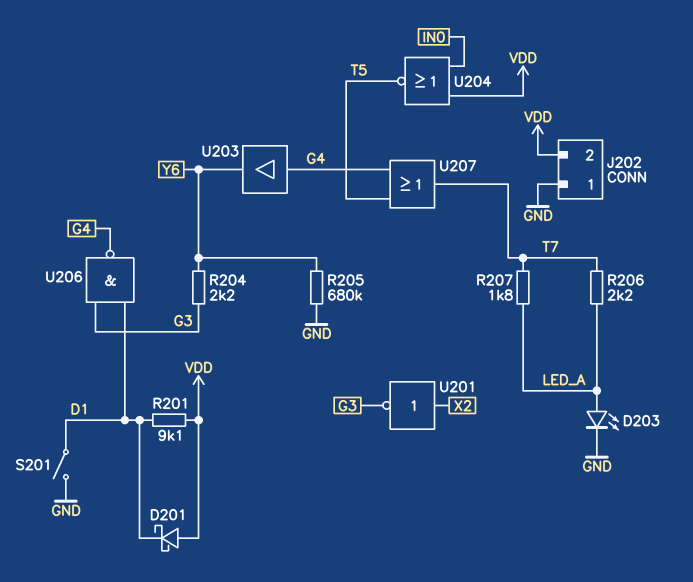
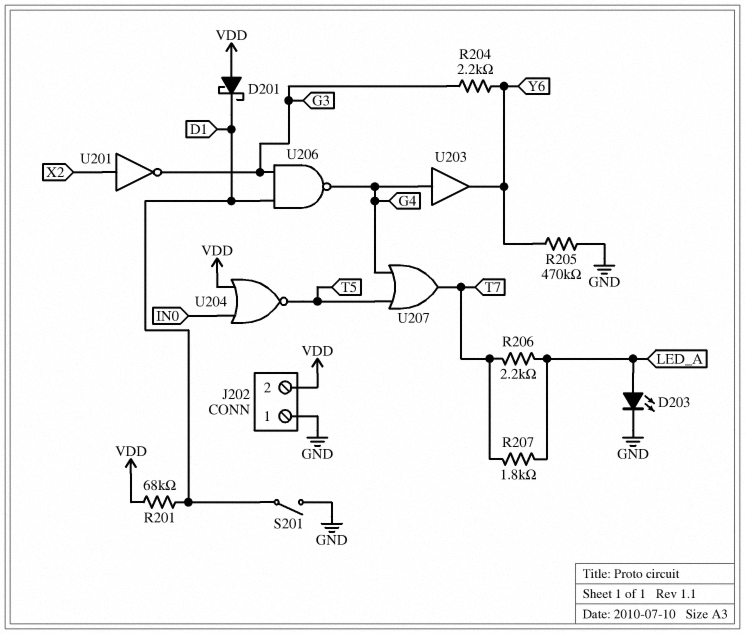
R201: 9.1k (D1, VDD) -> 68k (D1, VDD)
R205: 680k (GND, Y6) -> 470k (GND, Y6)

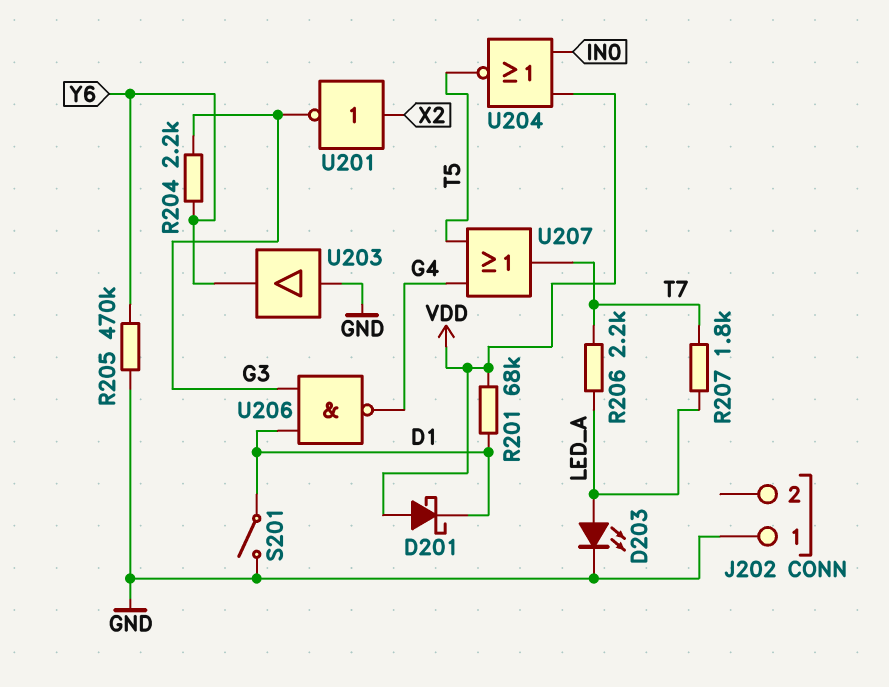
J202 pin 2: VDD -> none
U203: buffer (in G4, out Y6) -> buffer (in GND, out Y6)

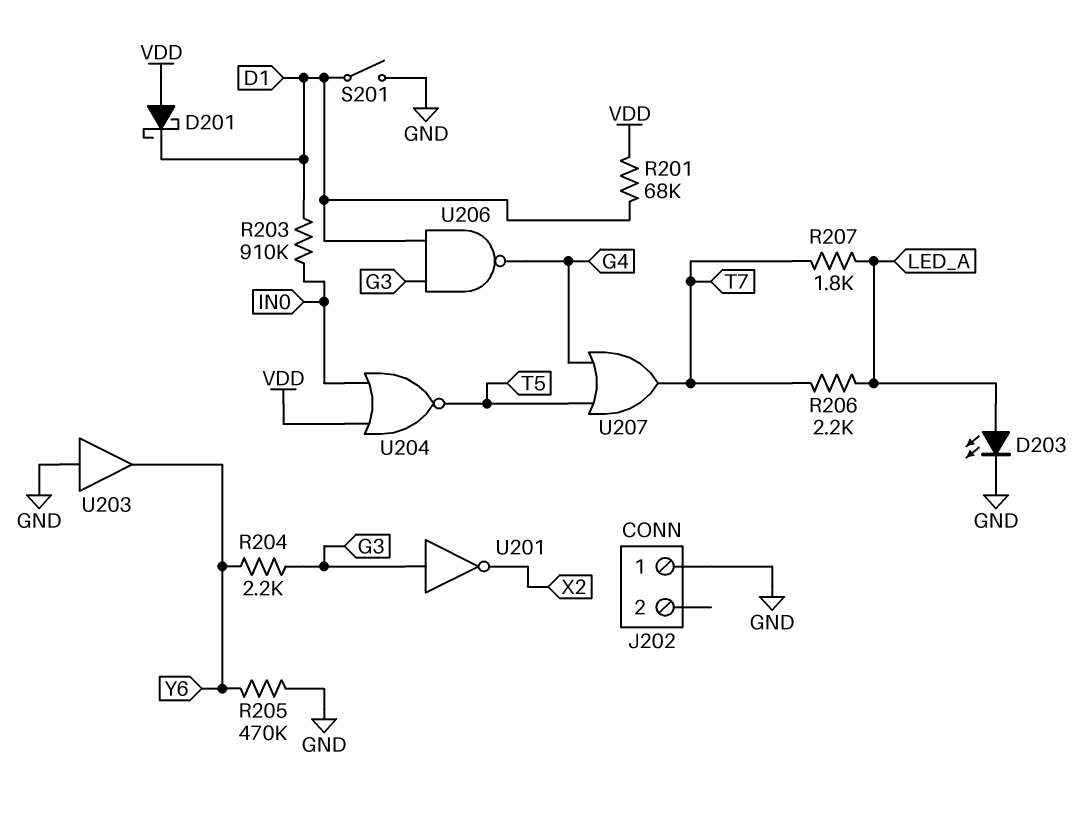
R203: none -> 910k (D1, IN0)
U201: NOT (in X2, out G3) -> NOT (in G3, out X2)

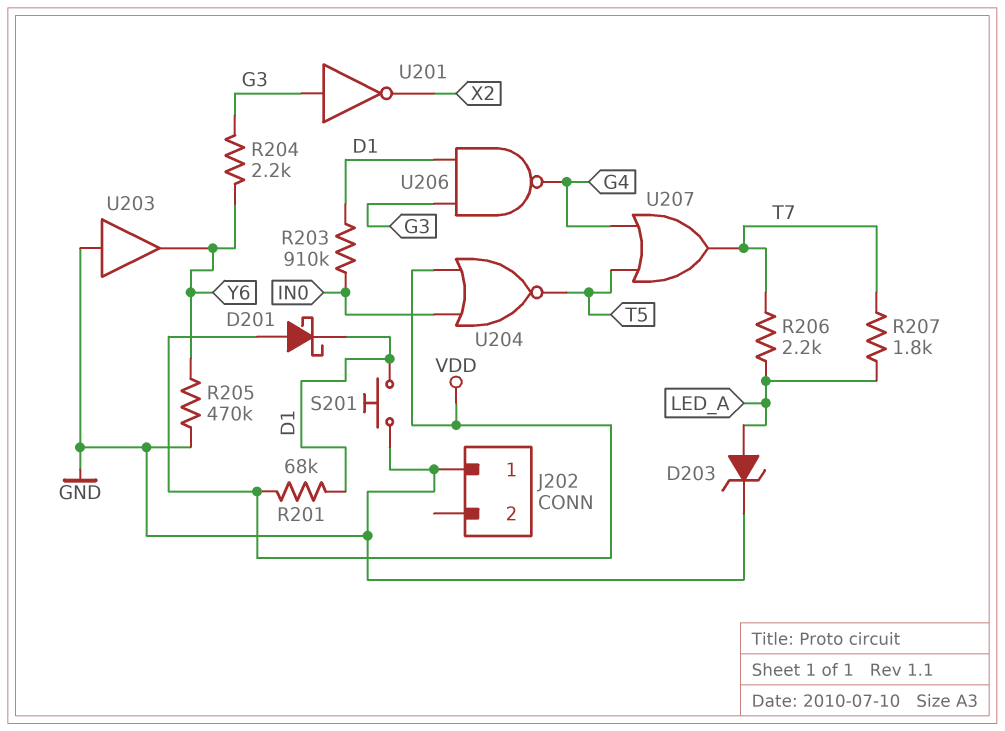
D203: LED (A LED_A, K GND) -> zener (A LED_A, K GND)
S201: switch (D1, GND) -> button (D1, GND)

▬▬▬

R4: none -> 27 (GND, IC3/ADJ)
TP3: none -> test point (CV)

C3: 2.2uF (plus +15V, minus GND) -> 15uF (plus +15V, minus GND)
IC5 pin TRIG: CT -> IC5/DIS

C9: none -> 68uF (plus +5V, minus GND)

▬▬▬

Work request:
Copy all lines from the material that contain "plus".

Solution for this task:
C3: 2.2uF (plus +15V, minus GND) -> 15uF (plus +15V, minus GND)
C9: none -> 68uF (plus +5V, minus GND)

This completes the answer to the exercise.